* _Task directions_
Print the listing once more, exactly as it stands.

======

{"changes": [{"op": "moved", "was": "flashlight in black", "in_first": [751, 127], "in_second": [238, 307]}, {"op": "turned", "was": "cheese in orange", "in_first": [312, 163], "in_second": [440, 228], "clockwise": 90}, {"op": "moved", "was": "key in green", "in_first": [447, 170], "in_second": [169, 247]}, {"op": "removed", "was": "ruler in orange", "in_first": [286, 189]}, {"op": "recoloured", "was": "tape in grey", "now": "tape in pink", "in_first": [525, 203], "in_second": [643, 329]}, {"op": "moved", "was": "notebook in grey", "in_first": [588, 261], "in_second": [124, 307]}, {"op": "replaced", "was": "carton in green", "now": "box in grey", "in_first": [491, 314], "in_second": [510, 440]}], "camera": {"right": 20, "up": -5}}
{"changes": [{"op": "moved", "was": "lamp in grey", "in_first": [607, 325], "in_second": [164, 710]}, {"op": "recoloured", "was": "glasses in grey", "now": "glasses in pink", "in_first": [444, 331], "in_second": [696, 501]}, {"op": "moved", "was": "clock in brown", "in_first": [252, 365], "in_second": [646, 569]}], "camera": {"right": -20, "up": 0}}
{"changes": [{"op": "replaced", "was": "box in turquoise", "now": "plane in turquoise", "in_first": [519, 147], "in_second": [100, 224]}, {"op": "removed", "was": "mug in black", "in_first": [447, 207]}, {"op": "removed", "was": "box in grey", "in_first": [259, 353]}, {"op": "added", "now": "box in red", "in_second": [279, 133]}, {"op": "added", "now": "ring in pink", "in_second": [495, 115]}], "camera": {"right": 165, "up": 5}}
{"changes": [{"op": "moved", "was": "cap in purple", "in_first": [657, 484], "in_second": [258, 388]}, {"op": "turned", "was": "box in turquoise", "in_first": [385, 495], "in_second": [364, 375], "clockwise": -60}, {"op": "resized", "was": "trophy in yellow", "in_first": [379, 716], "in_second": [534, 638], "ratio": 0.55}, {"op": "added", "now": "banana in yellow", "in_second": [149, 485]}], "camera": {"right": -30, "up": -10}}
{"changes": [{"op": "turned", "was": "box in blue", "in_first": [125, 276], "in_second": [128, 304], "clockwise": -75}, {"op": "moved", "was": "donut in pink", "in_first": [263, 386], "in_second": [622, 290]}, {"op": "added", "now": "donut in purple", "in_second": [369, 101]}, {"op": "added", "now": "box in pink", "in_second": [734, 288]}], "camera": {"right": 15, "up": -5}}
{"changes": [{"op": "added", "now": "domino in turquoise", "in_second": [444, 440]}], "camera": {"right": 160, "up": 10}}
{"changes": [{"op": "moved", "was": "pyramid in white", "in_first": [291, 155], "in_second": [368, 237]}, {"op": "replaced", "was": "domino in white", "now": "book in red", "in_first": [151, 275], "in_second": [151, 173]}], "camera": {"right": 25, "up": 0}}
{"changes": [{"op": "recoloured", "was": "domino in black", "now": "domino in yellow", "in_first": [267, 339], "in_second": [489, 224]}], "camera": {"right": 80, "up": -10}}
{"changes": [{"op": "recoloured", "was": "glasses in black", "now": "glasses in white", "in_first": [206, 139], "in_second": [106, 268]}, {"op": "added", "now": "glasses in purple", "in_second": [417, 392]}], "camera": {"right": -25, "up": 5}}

======

* _Answer below_
{"changes": [{"op": "moved", "was": "flashlight in black", "in_first": [751, 127], "in_second": [238, 307]}, {"op": "turned", "was": "cheese in orange", "in_first": [312, 163], "in_second": [440, 228], "clockwise": 90}, {"op": "moved", "was": "key in green", "in_first": [447, 170], "in_second": [169, 247]}, {"op": "removed", "was": "ruler in orange", "in_first": [286, 189]}, {"op": "recoloured", "was": "tape in grey", "now": "tape in pink", "in_first": [525, 203], "in_second": [643, 329]}, {"op": "moved", "was": "notebook in grey", "in_first": [588, 261], "in_second": [124, 307]}, {"op": "replaced", "was": "carton in green", "now": "box in grey", "in_first": [491, 314], "in_second": [510, 440]}], "camera": {"right": 20, "up": -5}}
{"changes": [{"op": "moved", "was": "lamp in grey", "in_first": [607, 325], "in_second": [164, 710]}, {"op": "recoloured", "was": "glasses in grey", "now": "glasses in pink", "in_first": [444, 331], "in_second": [696, 501]}, {"op": "moved", "was": "clock in brown", "in_first": [252, 365], "in_second": [646, 569]}], "camera": {"right": -20, "up": 0}}
{"changes": [{"op": "replaced", "was": "box in turquoise", "now": "plane in turquoise", "in_first": [519, 147], "in_second": [100, 224]}, {"op": "removed", "was": "mug in black", "in_first": [447, 207]}, {"op": "removed", "was": "box in grey", "in_first": [259, 353]}, {"op": "added", "now": "box in red", "in_second": [279, 133]}, {"op": "added", "now": "ring in pink", "in_second": [495, 115]}], "camera": {"right": 165, "up": 5}}
{"changes": [{"op": "moved", "was": "cap in purple", "in_first": [657, 484], "in_second": [258, 388]}, {"op": "turned", "was": "box in turquoise", "in_first": [385, 495], "in_second": [364, 375], "clockwise": -60}, {"op": "resized", "was": "trophy in yellow", "in_first": [379, 716], "in_second": [534, 638], "ratio": 0.55}, {"op": "added", "now": "banana in yellow", "in_second": [149, 485]}], "camera": {"right": -30, "up": -10}}
{"changes": [{"op": "turned", "was": "box in blue", "in_first": [125, 276], "in_second": [128, 304], "clockwise": -75}, {"op": "moved", "was": "donut in pink", "in_first": [263, 386], "in_second": [622, 290]}, {"op": "added", "now": "donut in purple", "in_second": [369, 101]}, {"op": "added", "now": "box in pink", "in_second": [734, 288]}], "camera": {"right": 15, "up": -5}}
{"changes": [{"op": "added", "now": "domino in turquoise", "in_second": [444, 440]}], "camera": {"right": 160, "up": 10}}
{"changes": [{"op": "moved", "was": "pyramid in white", "in_first": [291, 155], "in_second": [368, 237]}, {"op": "replaced", "was": "domino in white", "now": "book in red", "in_first": [151, 275], "in_second": [151, 173]}], "camera": {"right": 25, "up": 0}}
{"changes": [{"op": "recoloured", "was": "domino in black", "now": "domino in yellow", "in_first": [267, 339], "in_second": [489, 224]}], "camera": {"right": 80, "up": -10}}
{"changes": [{"op": "recoloured", "was": "glasses in black", "now": "glasses in white", "in_first": [206, 139], "in_second": [106, 268]}, {"op": "added", "now": "glasses in purple", "in_second": [417, 392]}], "camera": {"right": -25, "up": 5}}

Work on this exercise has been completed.